Work instructions →
Look through the records below and collect all lines that hold the string "PMOS".

--

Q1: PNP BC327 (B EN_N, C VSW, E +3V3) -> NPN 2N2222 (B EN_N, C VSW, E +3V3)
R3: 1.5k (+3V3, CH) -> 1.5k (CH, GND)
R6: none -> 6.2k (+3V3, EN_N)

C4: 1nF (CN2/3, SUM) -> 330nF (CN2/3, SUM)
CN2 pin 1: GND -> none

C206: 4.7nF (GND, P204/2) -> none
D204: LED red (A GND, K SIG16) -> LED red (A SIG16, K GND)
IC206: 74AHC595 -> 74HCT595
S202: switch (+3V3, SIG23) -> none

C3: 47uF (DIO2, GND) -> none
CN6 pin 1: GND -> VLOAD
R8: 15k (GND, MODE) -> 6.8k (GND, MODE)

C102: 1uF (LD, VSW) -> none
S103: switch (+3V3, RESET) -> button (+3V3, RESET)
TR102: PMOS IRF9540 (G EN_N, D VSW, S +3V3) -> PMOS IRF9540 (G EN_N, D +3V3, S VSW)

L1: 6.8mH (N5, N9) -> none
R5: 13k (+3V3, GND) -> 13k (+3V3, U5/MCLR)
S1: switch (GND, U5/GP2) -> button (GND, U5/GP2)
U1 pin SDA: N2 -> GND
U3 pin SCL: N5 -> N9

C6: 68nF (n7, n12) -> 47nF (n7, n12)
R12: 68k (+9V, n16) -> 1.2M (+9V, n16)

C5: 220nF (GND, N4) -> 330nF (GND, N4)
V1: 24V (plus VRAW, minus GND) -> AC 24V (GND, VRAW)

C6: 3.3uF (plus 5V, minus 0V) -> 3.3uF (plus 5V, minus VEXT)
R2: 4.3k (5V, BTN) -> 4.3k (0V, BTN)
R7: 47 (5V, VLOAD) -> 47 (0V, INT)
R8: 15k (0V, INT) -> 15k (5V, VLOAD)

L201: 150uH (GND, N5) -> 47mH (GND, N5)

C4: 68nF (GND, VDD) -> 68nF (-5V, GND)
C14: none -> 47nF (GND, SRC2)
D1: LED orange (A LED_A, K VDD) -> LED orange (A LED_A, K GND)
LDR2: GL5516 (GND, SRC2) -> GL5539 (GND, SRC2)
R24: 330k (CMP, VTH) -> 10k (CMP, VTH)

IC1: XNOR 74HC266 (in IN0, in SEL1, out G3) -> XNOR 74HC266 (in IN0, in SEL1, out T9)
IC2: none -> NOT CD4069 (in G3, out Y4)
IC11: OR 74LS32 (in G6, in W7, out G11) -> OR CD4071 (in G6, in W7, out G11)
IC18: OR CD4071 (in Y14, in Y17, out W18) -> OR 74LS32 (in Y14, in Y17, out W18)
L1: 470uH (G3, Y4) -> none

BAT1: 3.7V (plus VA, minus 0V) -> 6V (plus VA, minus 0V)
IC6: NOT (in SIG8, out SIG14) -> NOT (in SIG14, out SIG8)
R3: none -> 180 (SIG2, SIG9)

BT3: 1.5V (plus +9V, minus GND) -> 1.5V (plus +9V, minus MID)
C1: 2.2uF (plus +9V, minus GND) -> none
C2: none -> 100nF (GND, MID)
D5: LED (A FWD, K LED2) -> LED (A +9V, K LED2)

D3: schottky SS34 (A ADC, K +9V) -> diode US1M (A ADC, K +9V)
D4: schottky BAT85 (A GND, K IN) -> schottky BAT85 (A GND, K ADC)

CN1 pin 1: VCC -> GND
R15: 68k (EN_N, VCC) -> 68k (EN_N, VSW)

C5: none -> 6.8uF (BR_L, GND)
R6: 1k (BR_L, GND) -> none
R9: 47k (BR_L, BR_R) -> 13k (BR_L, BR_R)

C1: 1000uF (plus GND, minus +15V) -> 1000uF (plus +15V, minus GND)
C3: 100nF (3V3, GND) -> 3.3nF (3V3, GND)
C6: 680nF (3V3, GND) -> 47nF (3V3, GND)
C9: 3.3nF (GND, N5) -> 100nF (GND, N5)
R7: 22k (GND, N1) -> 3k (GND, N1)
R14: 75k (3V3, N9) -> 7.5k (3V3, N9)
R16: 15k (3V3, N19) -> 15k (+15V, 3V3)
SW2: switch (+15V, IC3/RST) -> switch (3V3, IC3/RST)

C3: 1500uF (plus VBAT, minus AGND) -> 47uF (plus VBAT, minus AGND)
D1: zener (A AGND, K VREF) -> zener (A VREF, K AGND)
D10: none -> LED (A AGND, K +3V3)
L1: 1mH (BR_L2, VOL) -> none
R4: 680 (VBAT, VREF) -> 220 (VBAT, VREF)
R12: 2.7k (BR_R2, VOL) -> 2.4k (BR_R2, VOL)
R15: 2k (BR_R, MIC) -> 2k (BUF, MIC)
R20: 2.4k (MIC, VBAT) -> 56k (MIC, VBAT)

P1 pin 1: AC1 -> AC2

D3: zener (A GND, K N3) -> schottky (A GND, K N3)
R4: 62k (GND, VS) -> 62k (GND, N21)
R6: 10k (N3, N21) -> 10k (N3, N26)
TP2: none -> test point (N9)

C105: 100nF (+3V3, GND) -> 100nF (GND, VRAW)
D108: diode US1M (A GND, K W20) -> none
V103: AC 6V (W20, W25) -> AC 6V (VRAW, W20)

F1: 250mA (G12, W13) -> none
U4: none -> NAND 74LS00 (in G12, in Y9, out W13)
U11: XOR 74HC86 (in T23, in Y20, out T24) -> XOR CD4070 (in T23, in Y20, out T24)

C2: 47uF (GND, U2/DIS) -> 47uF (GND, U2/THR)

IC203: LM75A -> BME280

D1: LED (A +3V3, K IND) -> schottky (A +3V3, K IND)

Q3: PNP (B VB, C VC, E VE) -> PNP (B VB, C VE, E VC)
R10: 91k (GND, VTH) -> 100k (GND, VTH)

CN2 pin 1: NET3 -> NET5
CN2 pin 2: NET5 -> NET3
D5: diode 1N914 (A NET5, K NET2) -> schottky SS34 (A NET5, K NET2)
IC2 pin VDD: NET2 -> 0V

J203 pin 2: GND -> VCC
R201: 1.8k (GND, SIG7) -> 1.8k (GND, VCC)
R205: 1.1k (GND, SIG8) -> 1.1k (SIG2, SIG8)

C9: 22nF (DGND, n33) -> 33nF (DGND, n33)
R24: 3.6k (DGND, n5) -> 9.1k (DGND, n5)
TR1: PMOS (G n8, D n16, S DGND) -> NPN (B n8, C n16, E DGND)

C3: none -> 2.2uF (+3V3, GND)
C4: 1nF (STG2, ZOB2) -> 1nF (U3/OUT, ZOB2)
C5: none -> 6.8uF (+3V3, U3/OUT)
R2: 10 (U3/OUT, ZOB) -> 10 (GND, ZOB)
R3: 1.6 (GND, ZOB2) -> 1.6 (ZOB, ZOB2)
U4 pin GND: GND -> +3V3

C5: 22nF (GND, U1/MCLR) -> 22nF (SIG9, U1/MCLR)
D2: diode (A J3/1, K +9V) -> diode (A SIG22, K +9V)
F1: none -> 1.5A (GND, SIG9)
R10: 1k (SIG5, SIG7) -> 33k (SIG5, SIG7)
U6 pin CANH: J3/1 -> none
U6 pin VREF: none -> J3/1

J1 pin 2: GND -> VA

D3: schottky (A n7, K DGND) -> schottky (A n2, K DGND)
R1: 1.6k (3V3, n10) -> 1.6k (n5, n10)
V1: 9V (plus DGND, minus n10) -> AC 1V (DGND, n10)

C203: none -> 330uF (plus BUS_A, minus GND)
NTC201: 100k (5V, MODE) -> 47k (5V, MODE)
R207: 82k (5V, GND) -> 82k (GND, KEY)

--

Result of this task →
TR102: PMOS IRF9540 (G EN_N, D VSW, S +3V3) -> PMOS IRF9540 (G EN_N, D +3V3, S VSW)
TR1: PMOS (G n8, D n16, S DGND) -> NPN (B n8, C n16, E DGND)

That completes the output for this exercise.